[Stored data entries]
>> START

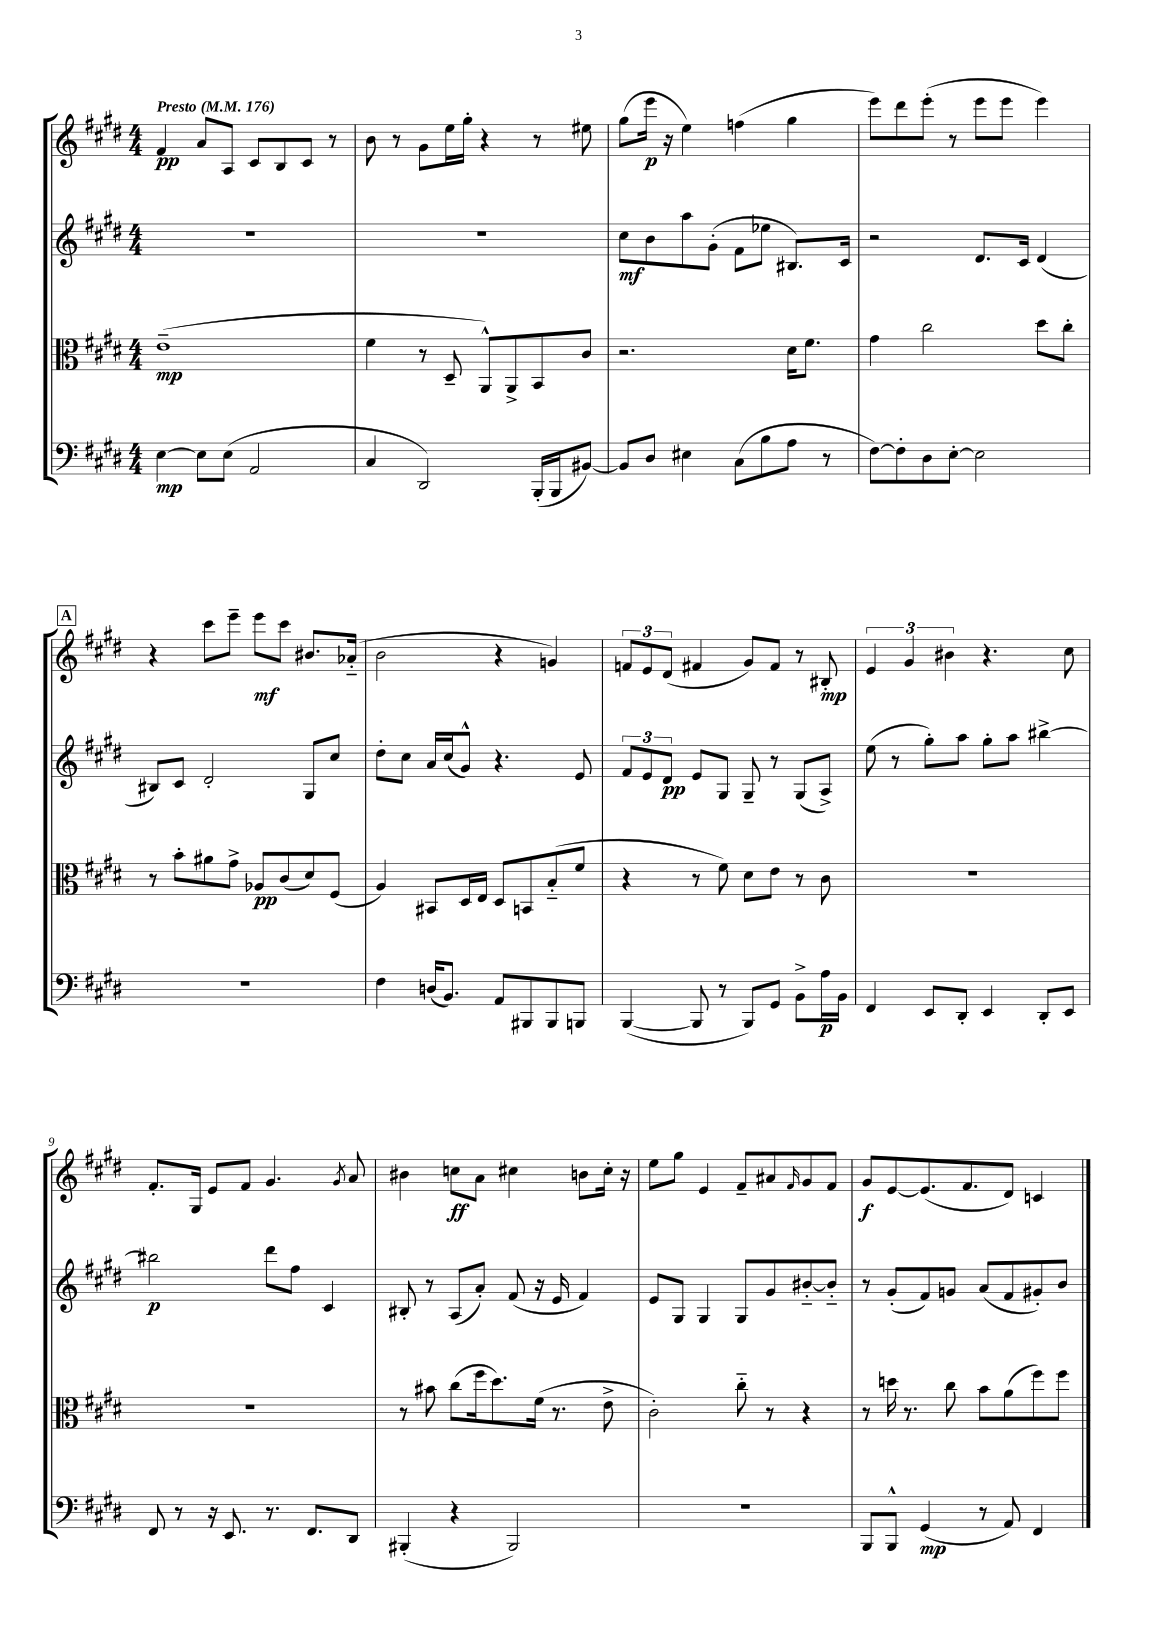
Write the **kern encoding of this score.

**kern	**kern	**kern	**kern
*staff4	*staff3	*staff2	*staff1
*clefF4	*clefC3	*clefG2	*clefG2
*k[f#c#g#d#]	*k[f#c#g#d#]	*k[f#c#g#d#]	*k[f#c#g#d#]
*M4/4	*M4/4	*M4/4	*M4/4
*MM176	*MM176	*MM176	*MM176
[4E\	(1e~	1r	4f#/
8E\]L	.	.	8a/L
(8E\J	.	.	8A/J
2AA/	.	.	8c#/L
.	.	.	8B/
.	.	.	8c#/J
.	.	.	8r
=	=	=	=
4C#/	4f#\	1r	8b\
.	.	.	8r
2DD#/)	8r	.	8g#\L
.	8D#~/	.	16ee\L
.	.	.	16gg#'\JJ
.	8AA^^/L)	.	4r
.	8AA^/	.	.
(16BBB'/LL	8BB/	.	8r
16BBB/J	.	.	.
[8BB#/J)	8c#/J	.	8ee#\
=	=	=	=
8BB#/]L	2.r	8cc#\L	(8gg#\L
8D#/J	.	8b\	16eee\Jk
.	.	.	16r
4E#\	.	8aa\	4ee\)
.	.	(8g#'\J	.
(8C#\L	.	8f#\L	(4ff\
8B\	.	8ee-\J	.
8A\J	16d#\LK	8.B#/L)	4gg#\
.	8.f#\J	.	.
8r	.	.	.
.	.	16c#/Jk	.
=	=	=	=
[8F#\L)	4g#\	2r	8eee\L)
8F#'\]	.	.	8ddd#\
8D#\	2cc#\	.	(8eee'\J
[8E'\J	.	.	8r
2E\]	.	8.d#/L	8eee\L
.	.	.	8eee\J
.	.	16c#/Jk	.
.	8dd#\L	(4d#/	4eee\)
.	8cc#'\J	.	.
=	=	=	=
1r	8r	8B#/L)	4r
.	8b'\L	8c#/J	.
.	8a#\	2d#'/	8ccc#\L
.	8g#^\J	.	8eee~\J
.	8A-/L	.	8eee\L
.	(8c#/	.	8ccc#\J
.	8d#/)	8G#/L	8.b#/L
.	(8F#/J	8cc#/J	.
.	.	.	(16a-'~/Jk
=	=	=	=
4F#\	4A/)	8dd#'\L	2b\
.	.	8cc#\J	.
(16D/LK	8BB#/L	16a/LL	.
8.BB/J)	.	(16cc#/J	.
.	16D#/L	8g#^^/J)	.
.	16E/JJ	.	.
8AA/L	8D#/L	4.r	4r
8BBB#/	8BB/	.	.
8BBB#/	(8B'~/	.	4g/)
8BBB/J	8f#/J	8e/	.
=	=	=	=
([4BBB/	4r	12f#/L	12f/L
.	.	12e/	12e/
.	.	12d#/J	(12d#/J
8BBB/]	8r	8e/L	4f#/
8r	8f#\)	8G#/J	.
8BBB/L)	8d#\L	8G#~/	8g#/L)
8GG#/J	8e\J	8r	8f#/J
8BB^\L	8r	(8G#/L	8r
16A\L	8c#\	8A^/J)	8B#'/
16BB\JJ	.	.	.
=	=	=	=
4FF#/	1r	(8ee\	6e/
.	.	8r	.
.	.	.	6g#/
8EE/L	.	8gg#'\L)	.
.	.	.	6b#\
8DD#'/J	.	8aa\J	.
4EE/	.	8gg#'\L	4.r
.	.	8aa\J	.
8DD#'/L	.	[4bb#^\	.
8EE/J	.	.	8cc#\
=	=	=	=
8FF#/	1r	2bb#\]	8.f#'/L
8r	.	.	.
.	.	.	16G#/Jk
16r	.	.	8e/L
8.EE/	.	.	.
.	.	.	8f#/J
8.r	.	8ddd#\L	4.g#/
.	.	8ff#\J	.
8.FF#/L	.	.	.
.	.	4c#/	.
.	.	.	8qg#/
8DD#/J	.	.	8a/
=	=	=	=
(4BBB#'/	8r	8B#'/	4b#\
.	8b#\	8r	.
4r	(8cc#\L	(8A/L	8cc\L
.	16ff#\k	8a'/J)	8a\J
.	8.dd#\)	.	.
2BBB#/)	.	(8f#/	4cc#\
.	(16f#\Jk	16r	.
.	8.r	16e/	.
.	.	4f#/)	8b\L
.	8e^\	.	16cc#'\Jk
.	.	.	16r
=	=	=	=
1r	2c#'\)	8e/L	8ee\L
.	.	8G#/J	8gg#\J
.	.	4G#/	4e/
.	8cc#'~\	8G#/L	8f#~/L
.	8r	8g#/	8a#/
.	.	.	16qqf#/
.	4r	[8b#'~/	8g#/
.	.	8b#'~/]J	8f#/J
=	=	=	=
8BBB/L	8r	8r	8g#/L
8BBB^^/J	16dd\	(8g#'/L	[8e/
.	8.r	.	.
(4GG#/	.	8f#/)	(8.e/]
.	8cc#\	8g/J	.
.	.	.	8.f#/
8r	8b\L	(8a/L	.
8AA/)	(8a\	8f#/	8d#/J)
4FF#/	8ff#\)	8g#'/)	4c/
.	8ff#\J	8b/J	.
==	==	==	==
*-	*-	*-	*-
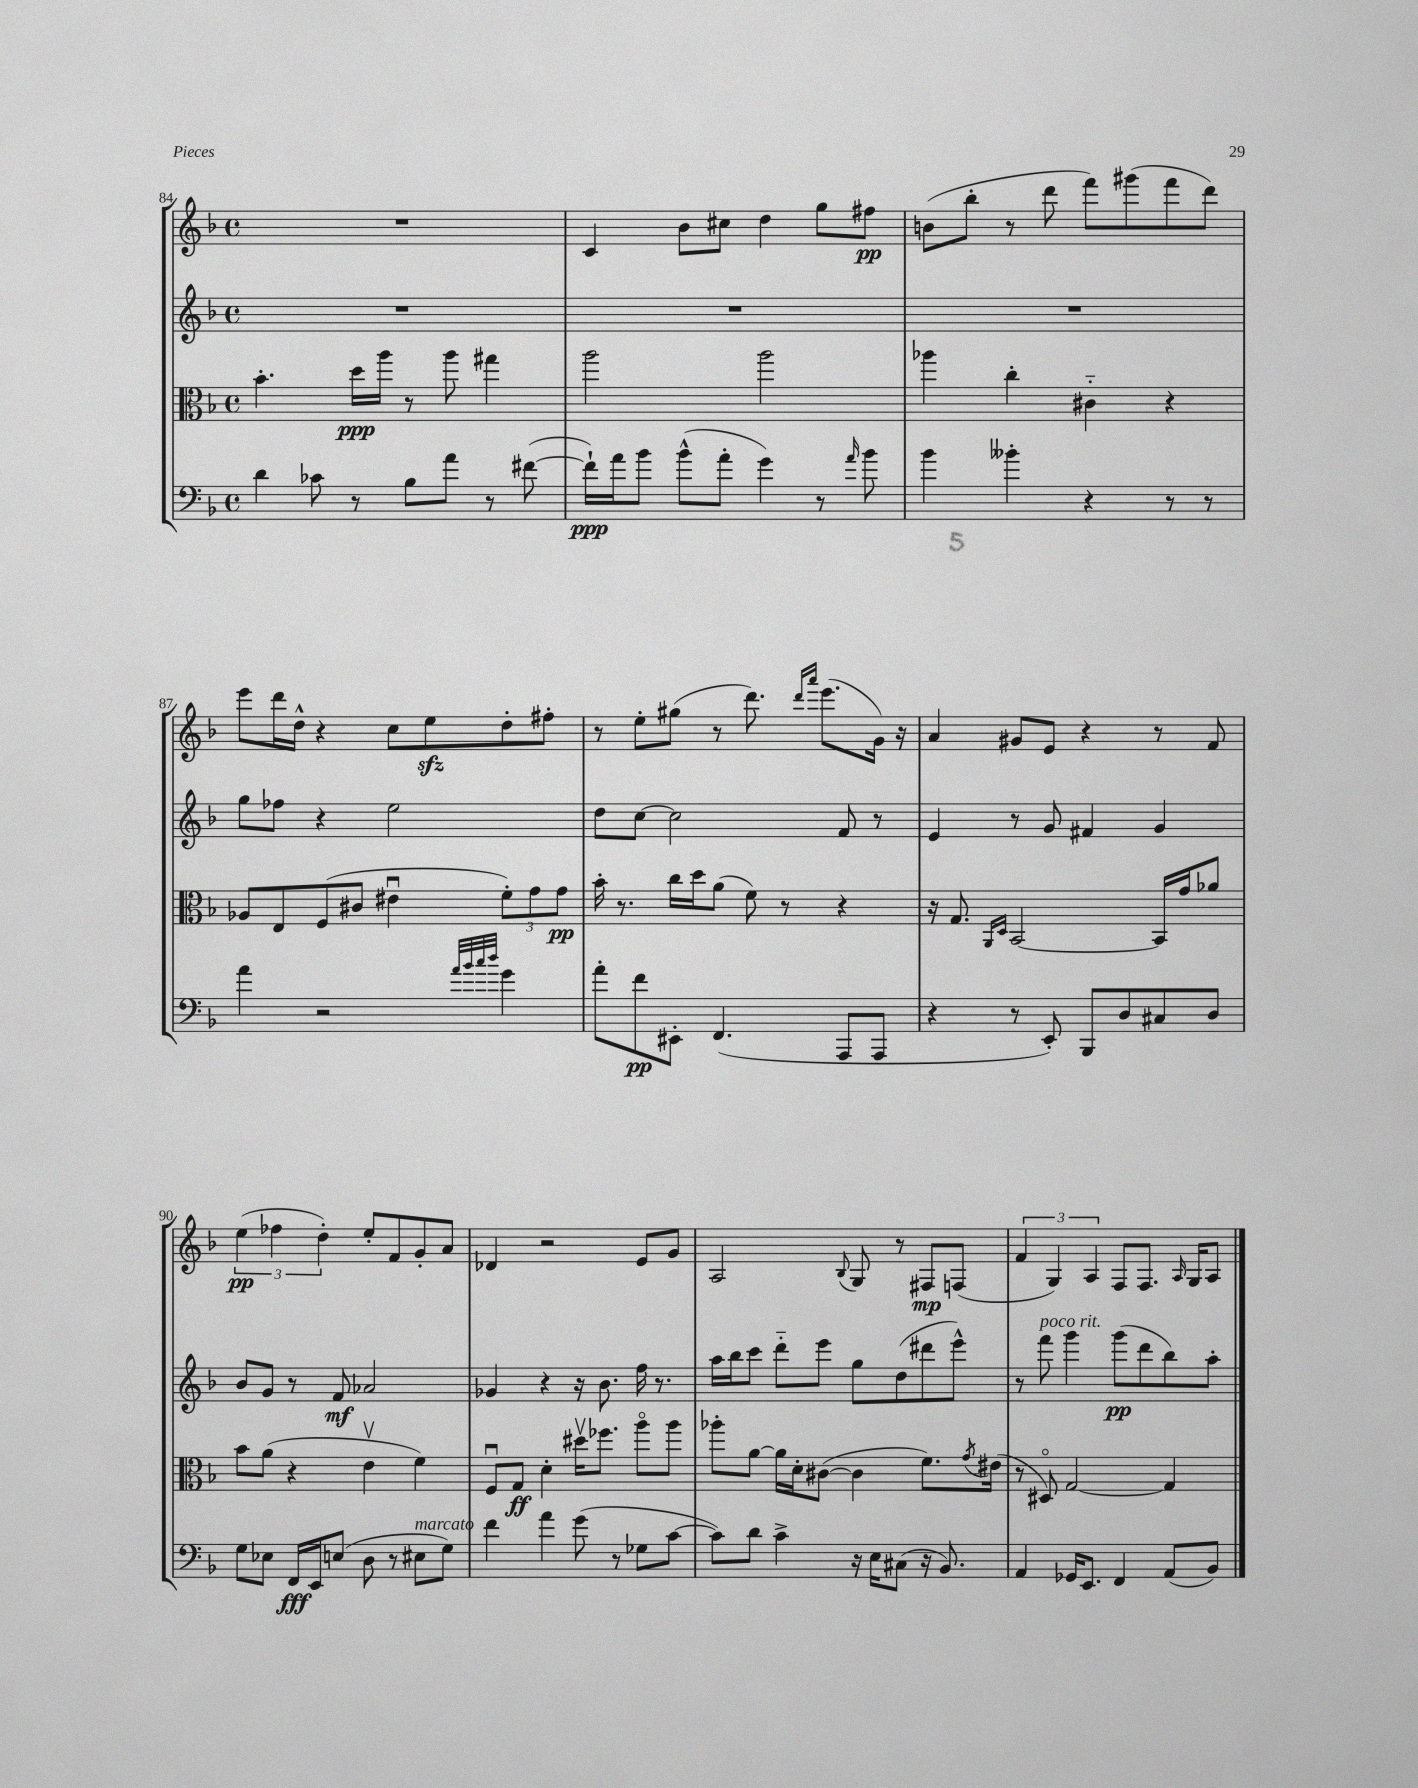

>> END

Filter the lines above, keeping only those that contain the string "kern", and copy each kept line in full.

[Output]
Write the **kern encoding of this score.
**kern	**kern	**kern	**kern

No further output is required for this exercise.